All lines between the start of the listing below and the line containing "now: BROWN STAR", inclusive, must be repeated exactly.

++++ SOURCE MATERIAL

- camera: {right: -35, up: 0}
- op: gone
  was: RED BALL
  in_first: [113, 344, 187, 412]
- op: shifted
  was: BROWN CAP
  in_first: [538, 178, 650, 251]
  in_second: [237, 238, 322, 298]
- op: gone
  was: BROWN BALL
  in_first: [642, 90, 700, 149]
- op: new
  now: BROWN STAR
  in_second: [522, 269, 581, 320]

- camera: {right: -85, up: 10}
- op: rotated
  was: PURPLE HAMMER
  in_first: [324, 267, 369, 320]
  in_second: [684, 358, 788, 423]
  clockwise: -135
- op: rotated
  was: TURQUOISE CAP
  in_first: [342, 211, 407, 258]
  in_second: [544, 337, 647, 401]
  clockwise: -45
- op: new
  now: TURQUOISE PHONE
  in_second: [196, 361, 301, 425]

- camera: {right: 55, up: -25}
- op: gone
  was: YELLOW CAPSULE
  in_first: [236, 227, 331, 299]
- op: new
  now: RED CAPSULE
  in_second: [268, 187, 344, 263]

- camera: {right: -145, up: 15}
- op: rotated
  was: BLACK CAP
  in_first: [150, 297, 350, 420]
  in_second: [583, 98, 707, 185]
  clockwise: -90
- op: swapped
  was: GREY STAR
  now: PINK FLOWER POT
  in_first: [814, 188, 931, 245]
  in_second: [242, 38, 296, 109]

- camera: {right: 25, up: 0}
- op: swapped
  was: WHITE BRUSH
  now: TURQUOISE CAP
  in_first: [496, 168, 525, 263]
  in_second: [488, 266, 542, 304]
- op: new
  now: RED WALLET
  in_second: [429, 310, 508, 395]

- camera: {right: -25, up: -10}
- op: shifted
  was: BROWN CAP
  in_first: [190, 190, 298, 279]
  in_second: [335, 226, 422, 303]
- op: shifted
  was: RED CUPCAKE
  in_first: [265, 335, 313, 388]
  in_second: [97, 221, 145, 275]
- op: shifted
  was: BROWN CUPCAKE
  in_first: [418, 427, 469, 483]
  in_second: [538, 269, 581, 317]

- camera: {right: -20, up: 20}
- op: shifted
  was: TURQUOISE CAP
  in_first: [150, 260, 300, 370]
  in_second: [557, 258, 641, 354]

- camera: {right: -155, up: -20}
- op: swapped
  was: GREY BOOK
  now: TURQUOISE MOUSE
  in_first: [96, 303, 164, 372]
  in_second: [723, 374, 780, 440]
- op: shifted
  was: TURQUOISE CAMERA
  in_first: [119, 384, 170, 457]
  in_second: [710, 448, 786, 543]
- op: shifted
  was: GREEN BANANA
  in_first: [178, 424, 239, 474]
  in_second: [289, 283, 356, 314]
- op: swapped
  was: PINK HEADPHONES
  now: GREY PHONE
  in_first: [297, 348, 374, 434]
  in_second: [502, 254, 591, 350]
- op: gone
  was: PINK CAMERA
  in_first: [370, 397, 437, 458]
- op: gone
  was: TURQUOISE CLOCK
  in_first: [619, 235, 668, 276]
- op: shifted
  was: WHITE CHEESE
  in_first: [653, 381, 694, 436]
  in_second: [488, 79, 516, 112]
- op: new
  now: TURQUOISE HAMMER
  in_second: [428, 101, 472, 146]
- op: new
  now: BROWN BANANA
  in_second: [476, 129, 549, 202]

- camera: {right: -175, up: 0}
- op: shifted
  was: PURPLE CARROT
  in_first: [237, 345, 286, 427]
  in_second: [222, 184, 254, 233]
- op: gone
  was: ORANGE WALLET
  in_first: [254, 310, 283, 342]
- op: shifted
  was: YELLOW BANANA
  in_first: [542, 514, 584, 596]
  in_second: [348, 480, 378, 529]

++++++++

EXPECTED ANSWER.
- camera: {right: -35, up: 0}
- op: gone
  was: RED BALL
  in_first: [113, 344, 187, 412]
- op: shifted
  was: BROWN CAP
  in_first: [538, 178, 650, 251]
  in_second: [237, 238, 322, 298]
- op: gone
  was: BROWN BALL
  in_first: [642, 90, 700, 149]
- op: new
  now: BROWN STAR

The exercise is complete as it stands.